The task ->
Write out the records below exactly as they appear, skipping each picture.
(Beginning of Listed entries)
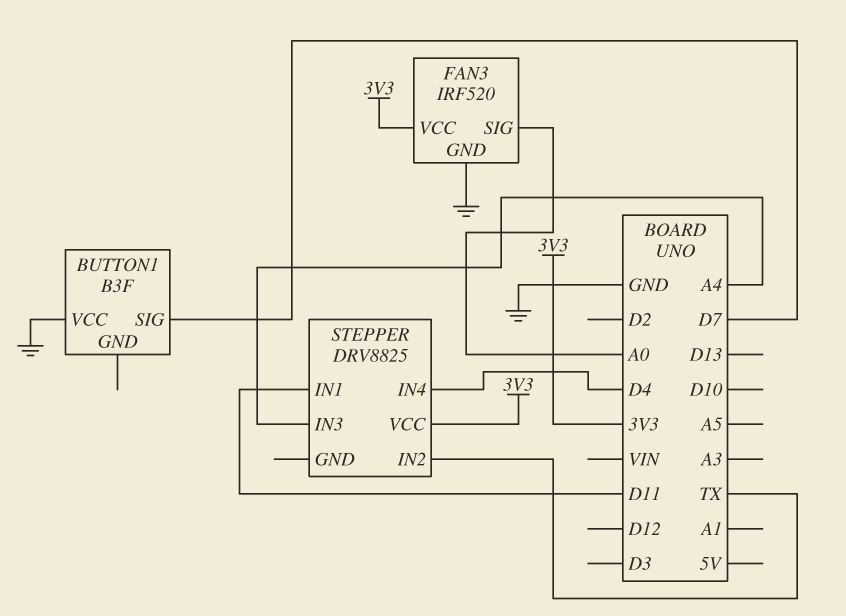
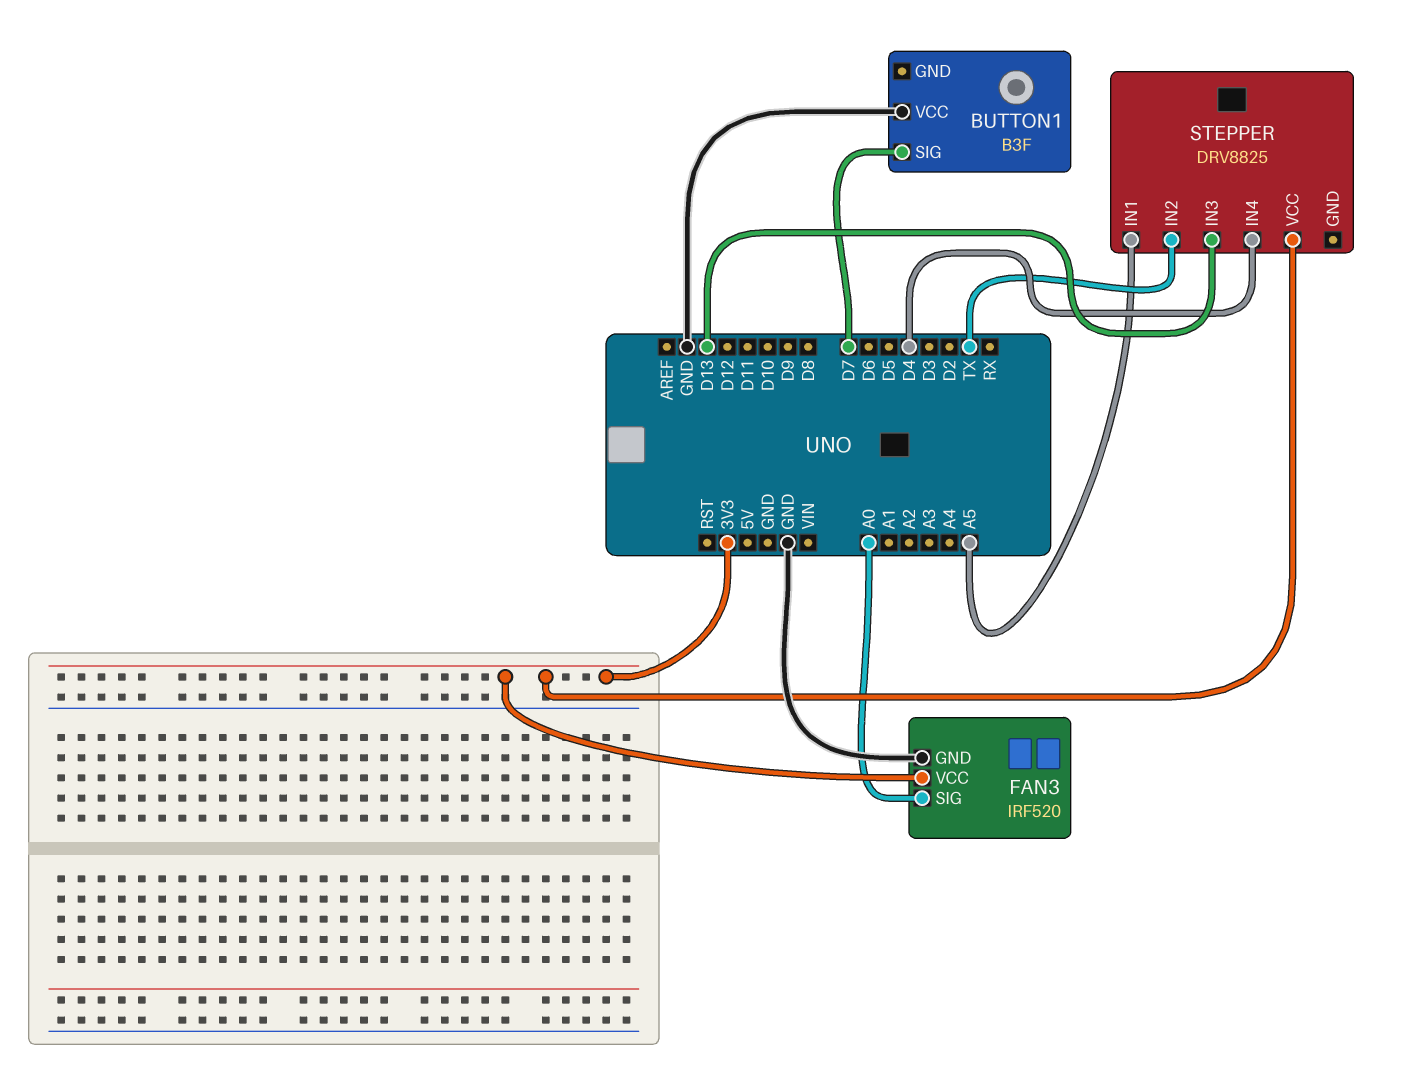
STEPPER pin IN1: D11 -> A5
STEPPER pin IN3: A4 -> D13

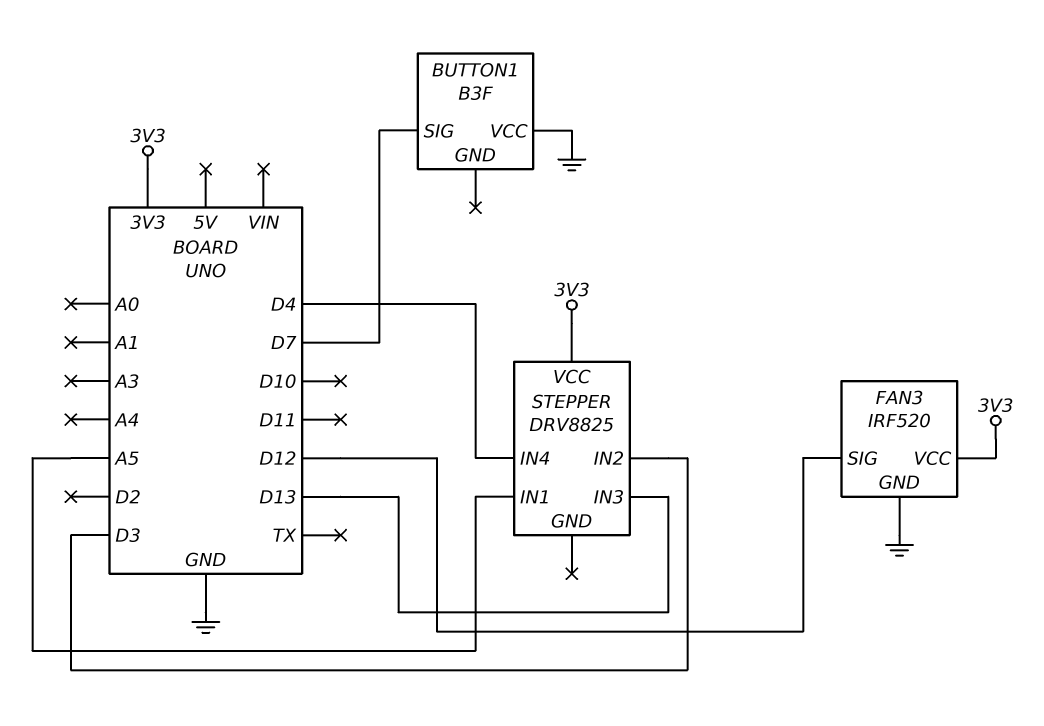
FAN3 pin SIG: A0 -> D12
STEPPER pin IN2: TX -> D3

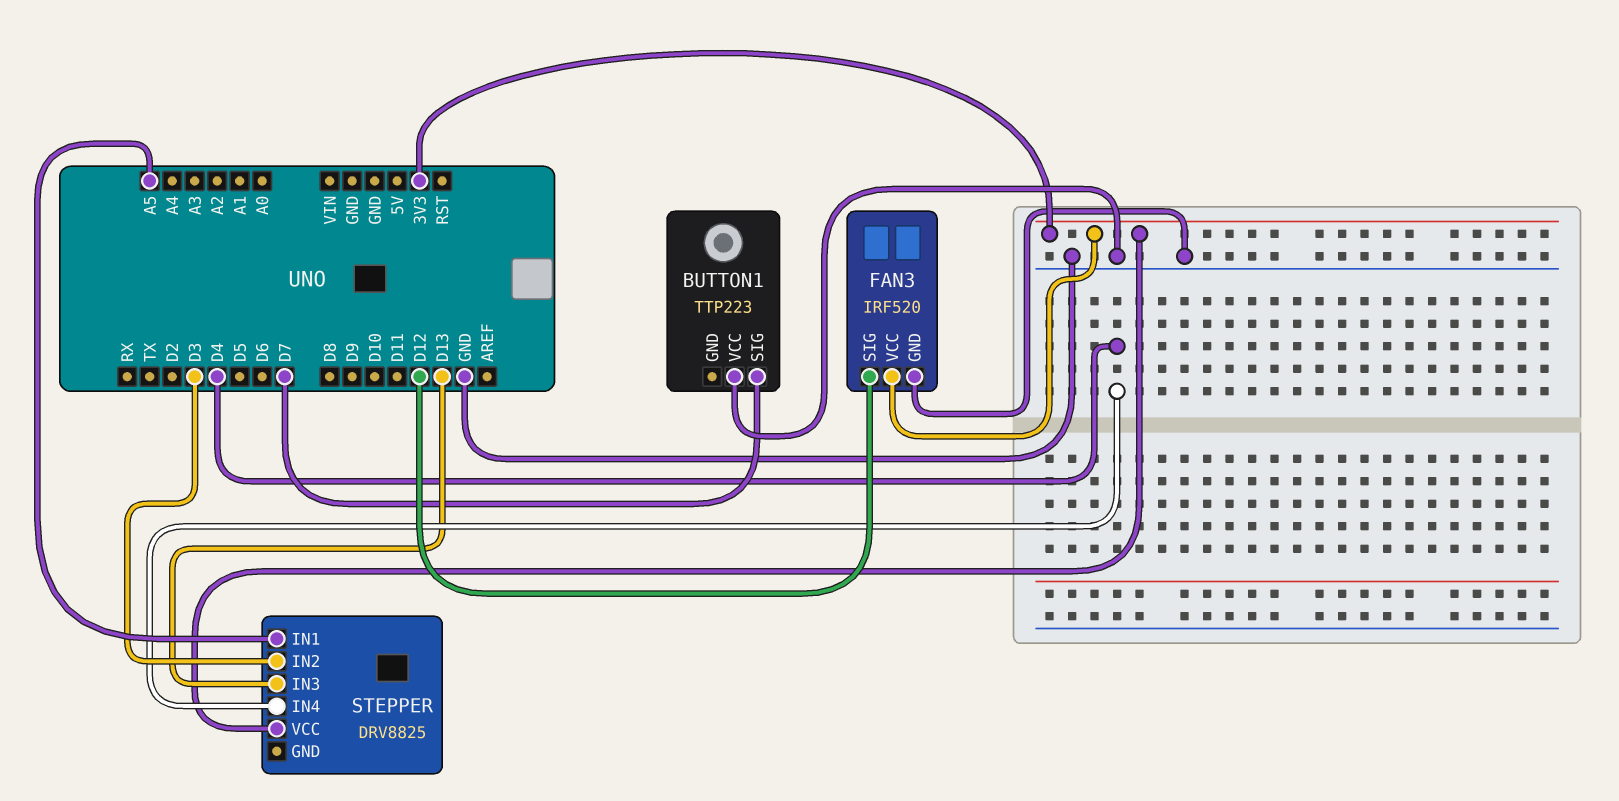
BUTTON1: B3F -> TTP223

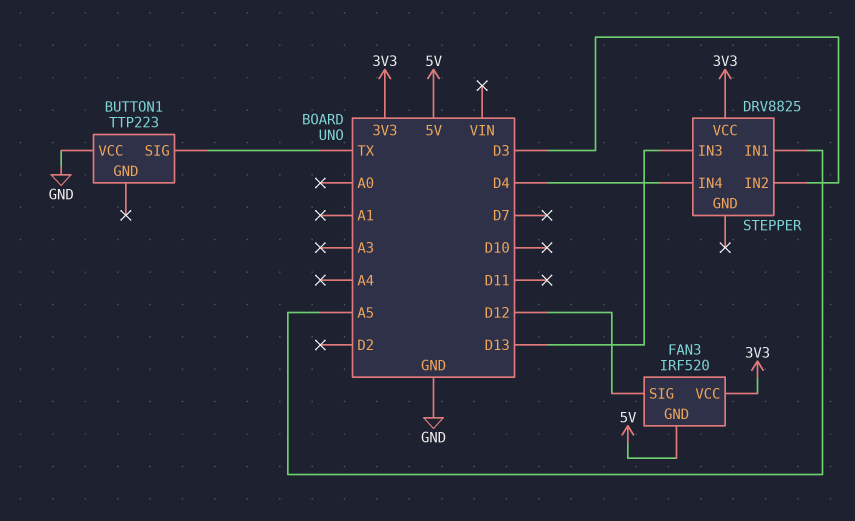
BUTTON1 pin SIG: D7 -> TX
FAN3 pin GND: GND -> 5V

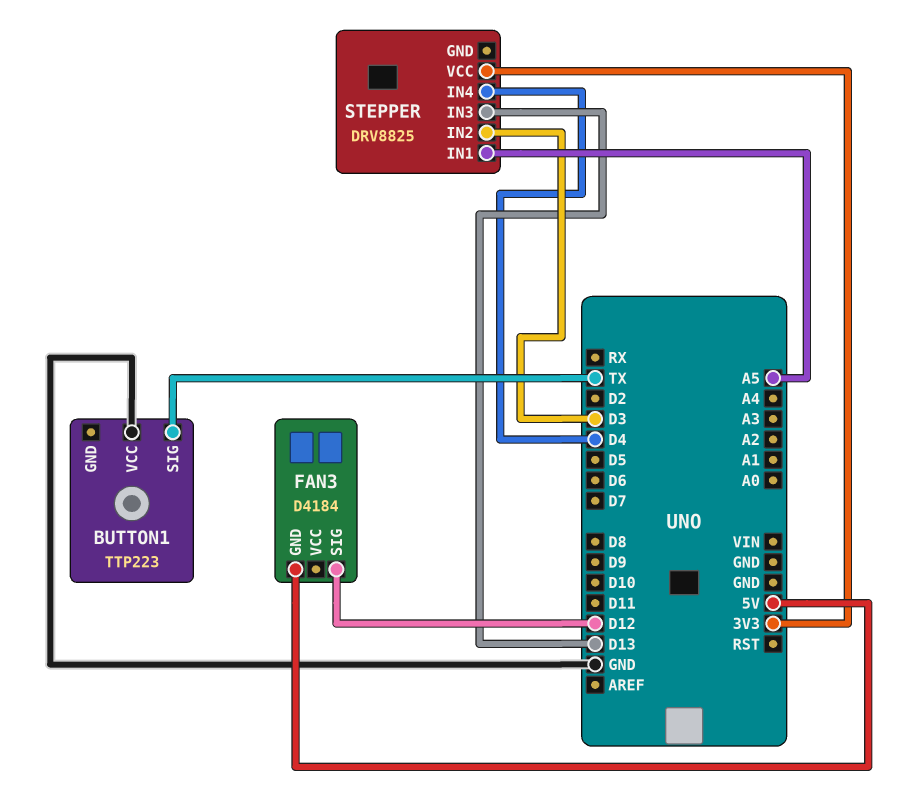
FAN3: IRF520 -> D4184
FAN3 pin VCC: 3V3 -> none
(End of Listed entries)
Response box ->
STEPPER pin IN1: D11 -> A5
STEPPER pin IN3: A4 -> D13

FAN3 pin SIG: A0 -> D12
STEPPER pin IN2: TX -> D3

BUTTON1: B3F -> TTP223

BUTTON1 pin SIG: D7 -> TX
FAN3 pin GND: GND -> 5V

FAN3: IRF520 -> D4184
FAN3 pin VCC: 3V3 -> none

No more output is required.